- [Excerpted records]
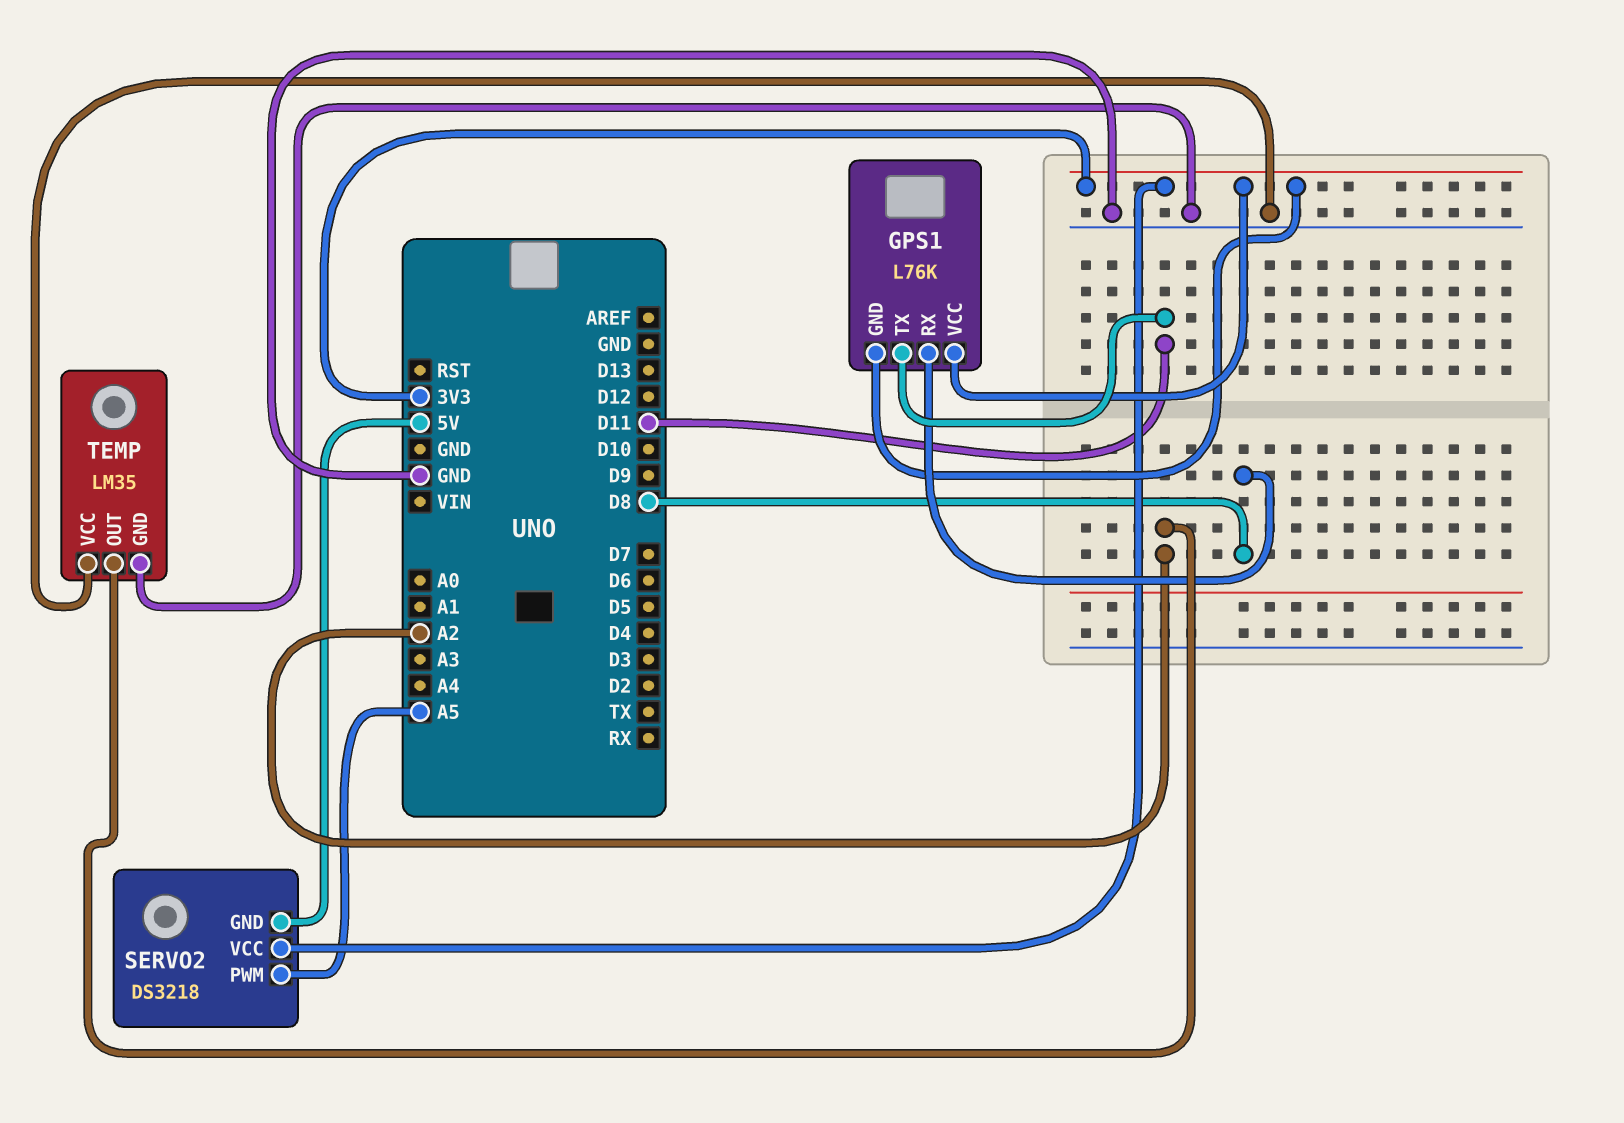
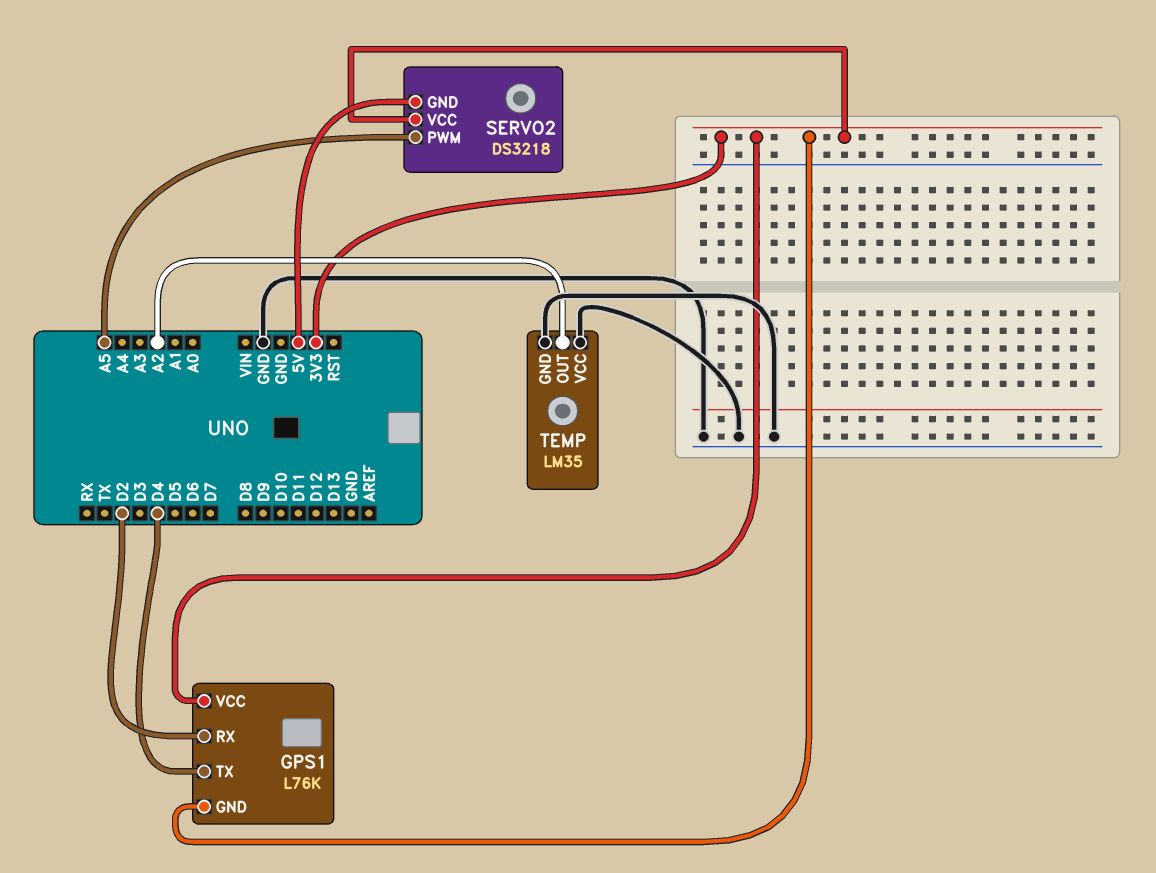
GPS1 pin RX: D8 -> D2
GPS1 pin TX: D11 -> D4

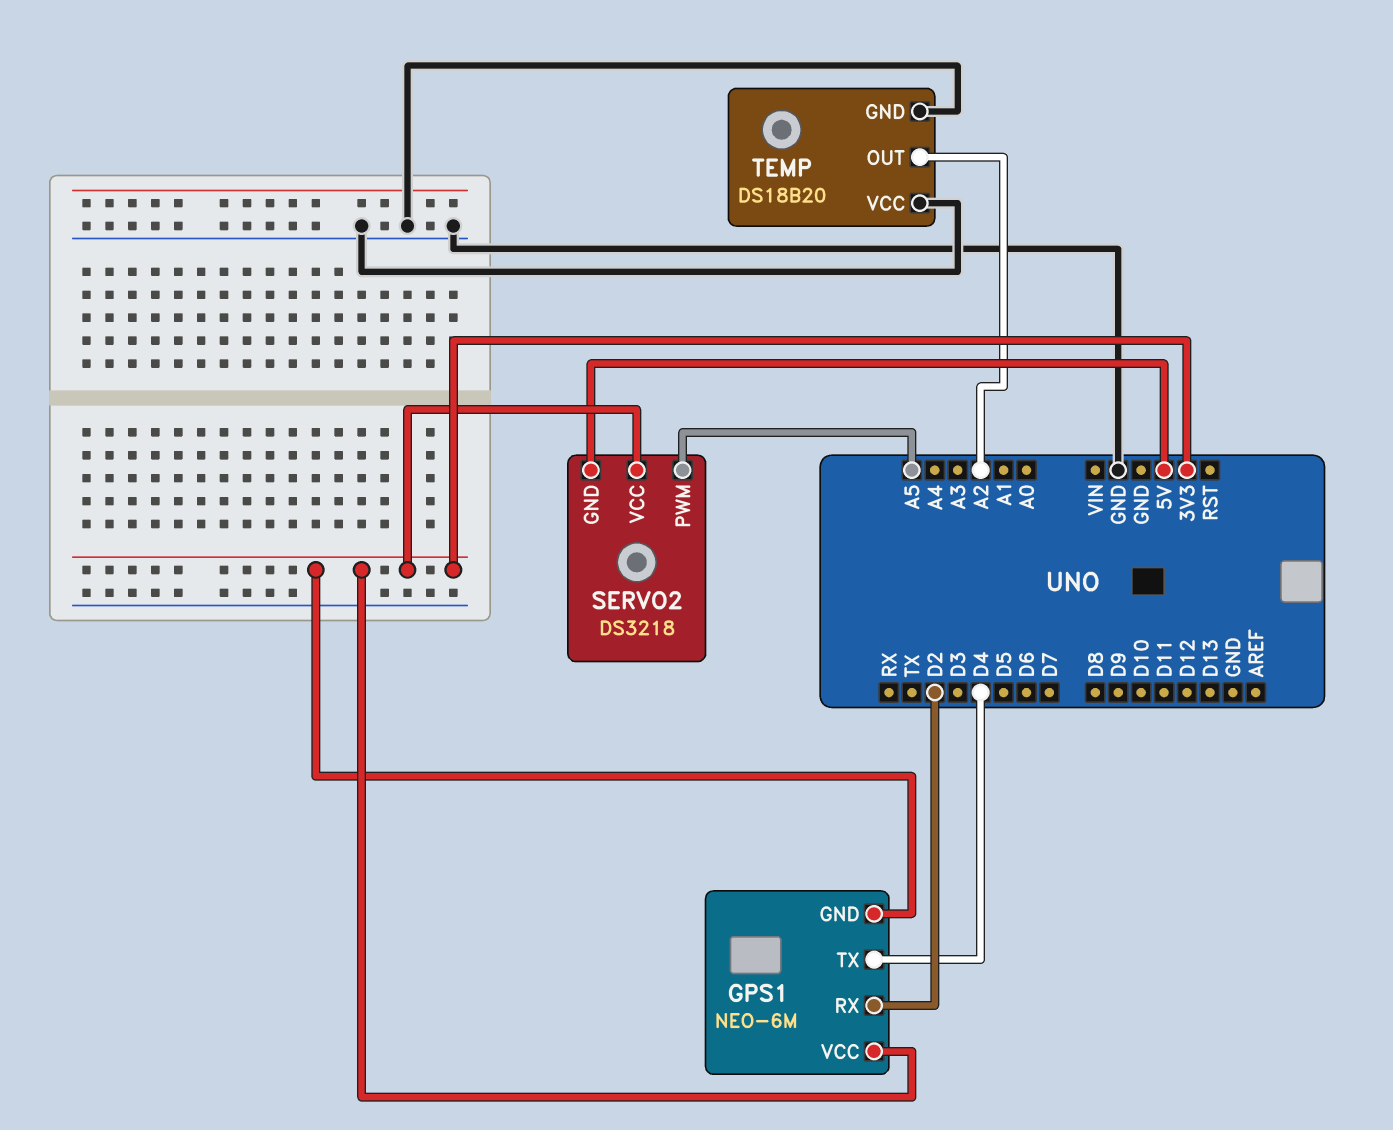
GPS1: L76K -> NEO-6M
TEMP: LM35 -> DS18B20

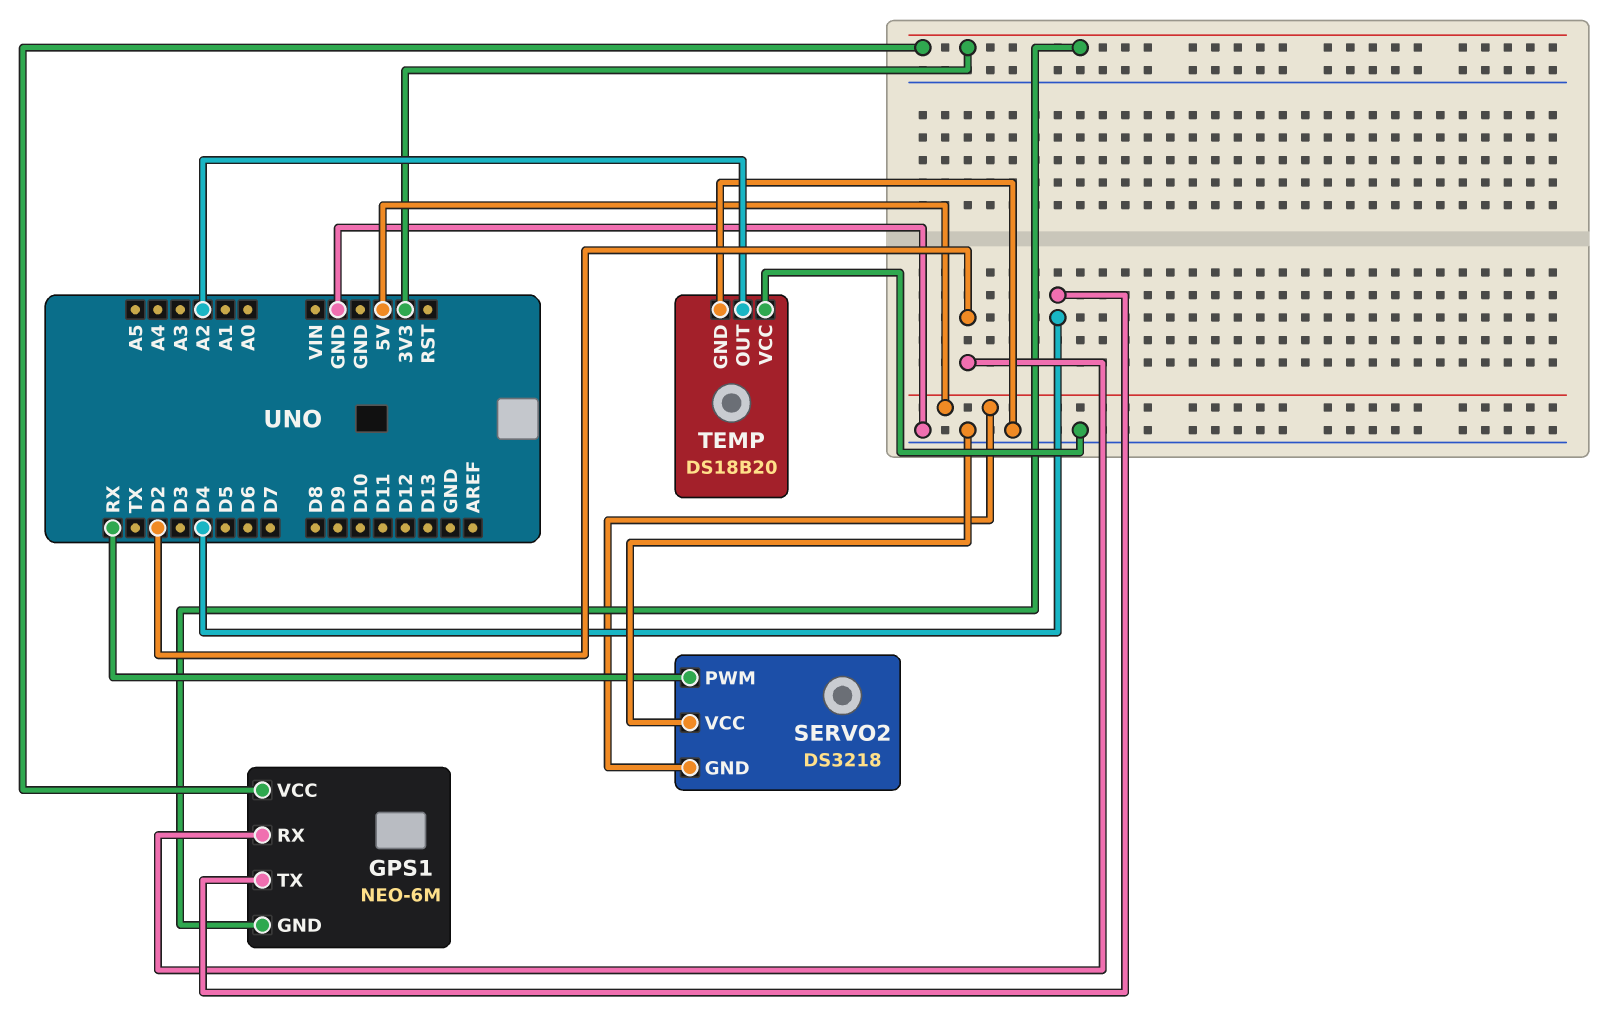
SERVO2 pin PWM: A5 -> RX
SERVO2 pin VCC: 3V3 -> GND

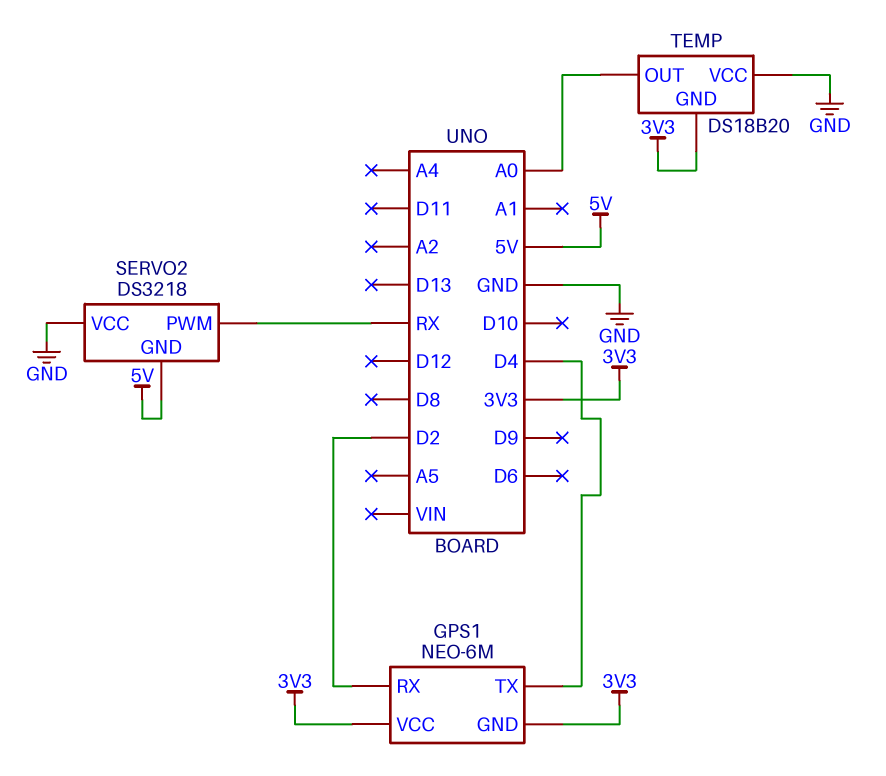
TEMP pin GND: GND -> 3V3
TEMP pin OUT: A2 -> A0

- [Exercise brief] Only the text of the material belongs in your copy, which must match the original exactly.

- [Task response]
GPS1 pin RX: D8 -> D2
GPS1 pin TX: D11 -> D4

GPS1: L76K -> NEO-6M
TEMP: LM35 -> DS18B20

SERVO2 pin PWM: A5 -> RX
SERVO2 pin VCC: 3V3 -> GND

TEMP pin GND: GND -> 3V3
TEMP pin OUT: A2 -> A0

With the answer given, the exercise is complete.